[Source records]
════
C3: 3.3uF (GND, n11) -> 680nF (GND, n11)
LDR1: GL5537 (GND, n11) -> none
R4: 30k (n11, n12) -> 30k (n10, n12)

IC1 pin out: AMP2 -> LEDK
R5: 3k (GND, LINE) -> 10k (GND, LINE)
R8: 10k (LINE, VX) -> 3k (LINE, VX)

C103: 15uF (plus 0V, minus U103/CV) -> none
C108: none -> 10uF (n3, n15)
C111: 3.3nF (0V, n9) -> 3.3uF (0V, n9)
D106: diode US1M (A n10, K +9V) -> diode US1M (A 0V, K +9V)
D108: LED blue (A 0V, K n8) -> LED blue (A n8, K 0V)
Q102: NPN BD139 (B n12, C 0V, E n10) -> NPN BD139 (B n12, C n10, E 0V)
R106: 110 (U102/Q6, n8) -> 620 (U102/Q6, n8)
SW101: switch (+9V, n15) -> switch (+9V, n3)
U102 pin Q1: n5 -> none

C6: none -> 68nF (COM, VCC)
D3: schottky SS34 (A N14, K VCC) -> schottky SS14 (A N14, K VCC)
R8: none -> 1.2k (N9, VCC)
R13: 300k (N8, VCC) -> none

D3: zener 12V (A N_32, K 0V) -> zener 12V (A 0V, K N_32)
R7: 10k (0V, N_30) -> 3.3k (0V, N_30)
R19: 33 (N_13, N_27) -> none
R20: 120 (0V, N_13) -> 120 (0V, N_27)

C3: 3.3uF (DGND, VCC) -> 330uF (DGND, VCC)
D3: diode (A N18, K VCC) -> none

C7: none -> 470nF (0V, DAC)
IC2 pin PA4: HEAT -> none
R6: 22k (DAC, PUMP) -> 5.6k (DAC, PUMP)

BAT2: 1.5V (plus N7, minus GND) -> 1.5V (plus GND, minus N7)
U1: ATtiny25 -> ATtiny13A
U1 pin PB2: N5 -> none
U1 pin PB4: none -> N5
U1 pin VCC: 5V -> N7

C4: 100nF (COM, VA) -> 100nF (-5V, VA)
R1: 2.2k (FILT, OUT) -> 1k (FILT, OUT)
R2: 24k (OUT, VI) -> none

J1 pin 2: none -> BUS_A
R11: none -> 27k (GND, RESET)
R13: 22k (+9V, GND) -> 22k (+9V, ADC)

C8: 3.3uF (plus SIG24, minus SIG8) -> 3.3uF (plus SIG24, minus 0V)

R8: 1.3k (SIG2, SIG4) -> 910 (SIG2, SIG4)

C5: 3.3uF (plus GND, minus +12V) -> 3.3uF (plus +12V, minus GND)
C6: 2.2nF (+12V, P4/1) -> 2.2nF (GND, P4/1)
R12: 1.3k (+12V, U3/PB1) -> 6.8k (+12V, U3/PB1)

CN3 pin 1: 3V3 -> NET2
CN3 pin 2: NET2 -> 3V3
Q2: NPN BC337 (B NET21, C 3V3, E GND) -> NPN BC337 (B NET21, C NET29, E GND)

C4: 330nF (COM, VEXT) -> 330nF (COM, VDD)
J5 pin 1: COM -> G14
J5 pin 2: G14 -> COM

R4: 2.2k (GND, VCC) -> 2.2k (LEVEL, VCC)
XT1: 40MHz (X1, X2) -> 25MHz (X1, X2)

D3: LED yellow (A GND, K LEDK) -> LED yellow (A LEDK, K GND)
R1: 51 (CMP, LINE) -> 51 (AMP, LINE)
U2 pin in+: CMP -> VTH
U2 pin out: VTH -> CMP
════
### [Required action]
Word for word, write out every record.

### [Completed exercise]
C3: 3.3uF (GND, n11) -> 680nF (GND, n11)
LDR1: GL5537 (GND, n11) -> none
R4: 30k (n11, n12) -> 30k (n10, n12)

IC1 pin out: AMP2 -> LEDK
R5: 3k (GND, LINE) -> 10k (GND, LINE)
R8: 10k (LINE, VX) -> 3k (LINE, VX)

C103: 15uF (plus 0V, minus U103/CV) -> none
C108: none -> 10uF (n3, n15)
C111: 3.3nF (0V, n9) -> 3.3uF (0V, n9)
D106: diode US1M (A n10, K +9V) -> diode US1M (A 0V, K +9V)
D108: LED blue (A 0V, K n8) -> LED blue (A n8, K 0V)
Q102: NPN BD139 (B n12, C 0V, E n10) -> NPN BD139 (B n12, C n10, E 0V)
R106: 110 (U102/Q6, n8) -> 620 (U102/Q6, n8)
SW101: switch (+9V, n15) -> switch (+9V, n3)
U102 pin Q1: n5 -> none

C6: none -> 68nF (COM, VCC)
D3: schottky SS34 (A N14, K VCC) -> schottky SS14 (A N14, K VCC)
R8: none -> 1.2k (N9, VCC)
R13: 300k (N8, VCC) -> none

D3: zener 12V (A N_32, K 0V) -> zener 12V (A 0V, K N_32)
R7: 10k (0V, N_30) -> 3.3k (0V, N_30)
R19: 33 (N_13, N_27) -> none
R20: 120 (0V, N_13) -> 120 (0V, N_27)

C3: 3.3uF (DGND, VCC) -> 330uF (DGND, VCC)
D3: diode (A N18, K VCC) -> none

C7: none -> 470nF (0V, DAC)
IC2 pin PA4: HEAT -> none
R6: 22k (DAC, PUMP) -> 5.6k (DAC, PUMP)

BAT2: 1.5V (plus N7, minus GND) -> 1.5V (plus GND, minus N7)
U1: ATtiny25 -> ATtiny13A
U1 pin PB2: N5 -> none
U1 pin PB4: none -> N5
U1 pin VCC: 5V -> N7

C4: 100nF (COM, VA) -> 100nF (-5V, VA)
R1: 2.2k (FILT, OUT) -> 1k (FILT, OUT)
R2: 24k (OUT, VI) -> none

J1 pin 2: none -> BUS_A
R11: none -> 27k (GND, RESET)
R13: 22k (+9V, GND) -> 22k (+9V, ADC)

C8: 3.3uF (plus SIG24, minus SIG8) -> 3.3uF (plus SIG24, minus 0V)

R8: 1.3k (SIG2, SIG4) -> 910 (SIG2, SIG4)

C5: 3.3uF (plus GND, minus +12V) -> 3.3uF (plus +12V, minus GND)
C6: 2.2nF (+12V, P4/1) -> 2.2nF (GND, P4/1)
R12: 1.3k (+12V, U3/PB1) -> 6.8k (+12V, U3/PB1)

CN3 pin 1: 3V3 -> NET2
CN3 pin 2: NET2 -> 3V3
Q2: NPN BC337 (B NET21, C 3V3, E GND) -> NPN BC337 (B NET21, C NET29, E GND)

C4: 330nF (COM, VEXT) -> 330nF (COM, VDD)
J5 pin 1: COM -> G14
J5 pin 2: G14 -> COM

R4: 2.2k (GND, VCC) -> 2.2k (LEVEL, VCC)
XT1: 40MHz (X1, X2) -> 25MHz (X1, X2)

D3: LED yellow (A GND, K LEDK) -> LED yellow (A LEDK, K GND)
R1: 51 (CMP, LINE) -> 51 (AMP, LINE)
U2 pin in+: CMP -> VTH
U2 pin out: VTH -> CMP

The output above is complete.